Reproduce the listing in full, pictures excluded.

*** Opening DATA ***

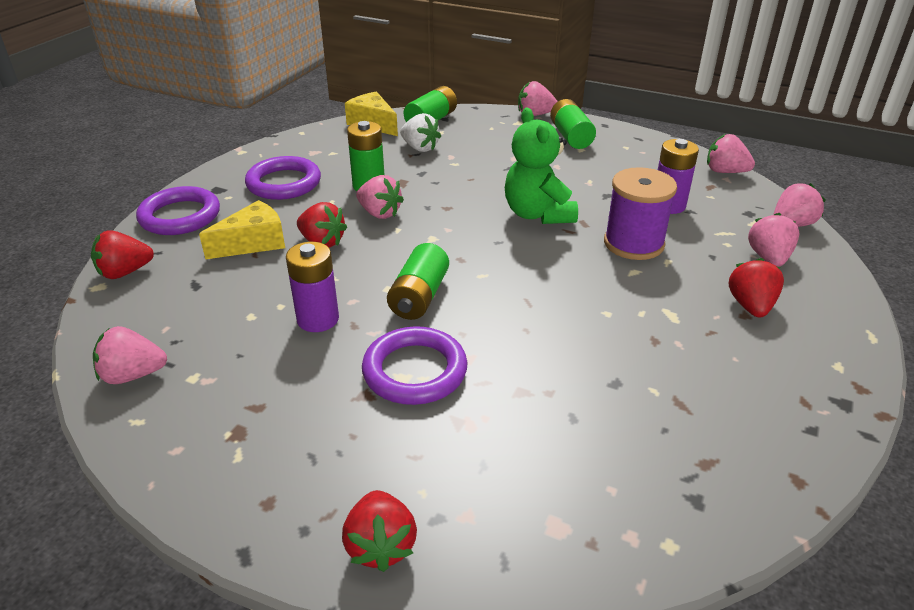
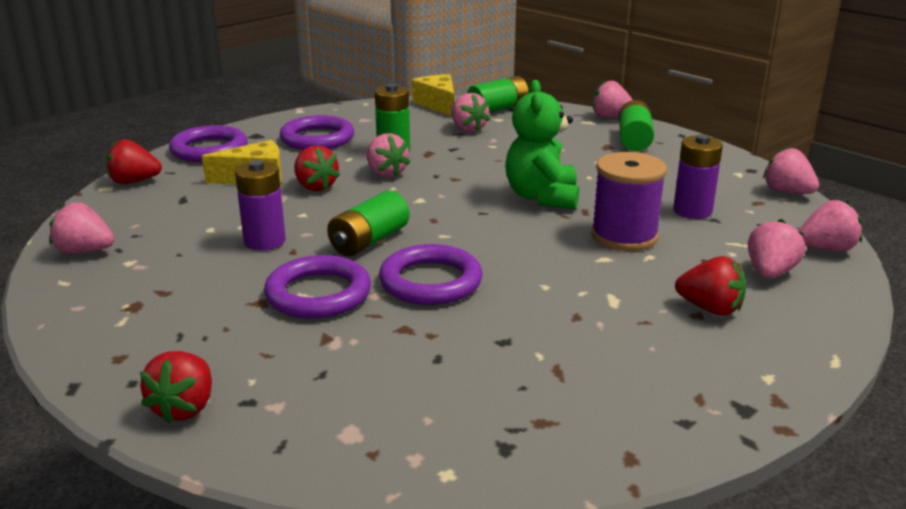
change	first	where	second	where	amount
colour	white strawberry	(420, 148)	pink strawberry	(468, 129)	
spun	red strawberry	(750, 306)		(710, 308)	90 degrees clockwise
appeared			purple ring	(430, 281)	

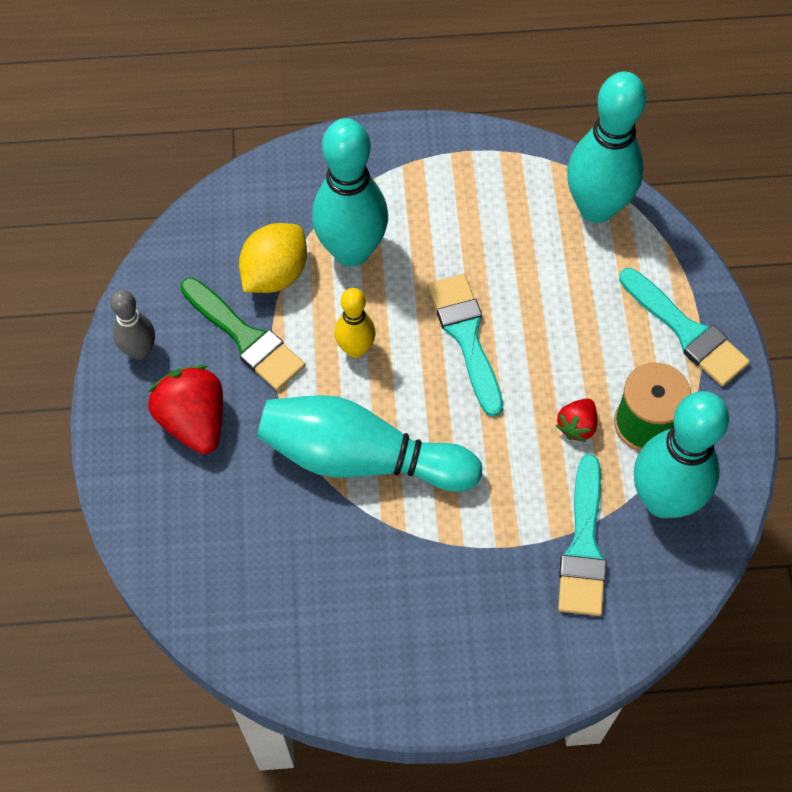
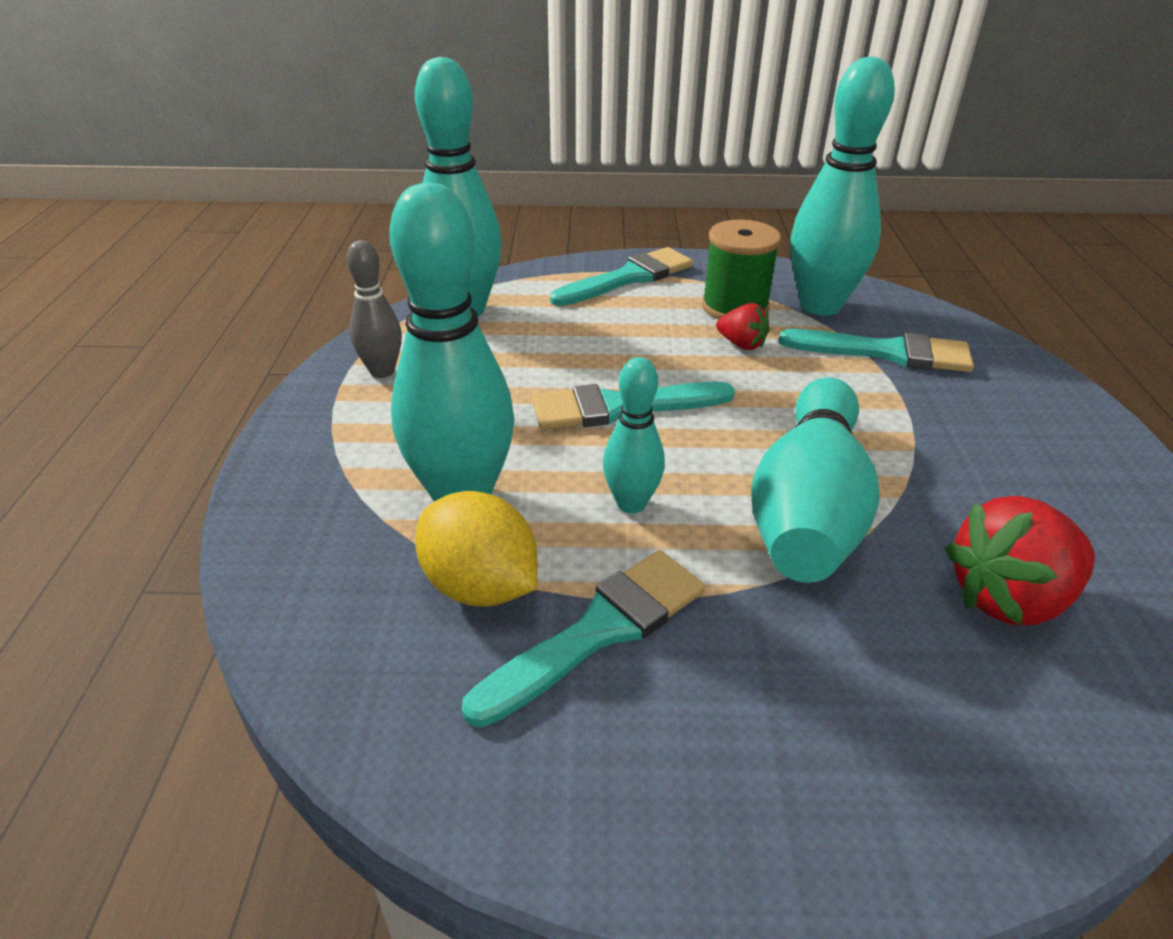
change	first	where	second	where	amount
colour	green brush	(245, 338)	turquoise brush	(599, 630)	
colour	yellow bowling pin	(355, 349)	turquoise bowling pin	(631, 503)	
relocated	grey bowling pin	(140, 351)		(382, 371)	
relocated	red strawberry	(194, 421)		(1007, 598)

*** Closing DATA ***

▸ **FINISHED EXERCISE**
change	first	where	second	where	amount
colour	white strawberry	(420, 148)	pink strawberry	(468, 129)	
spun	red strawberry	(750, 306)		(710, 308)	90 degrees clockwise
appeared			purple ring	(430, 281)	

change	first	where	second	where	amount
colour	green brush	(245, 338)	turquoise brush	(599, 630)	
colour	yellow bowling pin	(355, 349)	turquoise bowling pin	(631, 503)	
relocated	grey bowling pin	(140, 351)		(382, 371)	
relocated	red strawberry	(194, 421)		(1007, 598)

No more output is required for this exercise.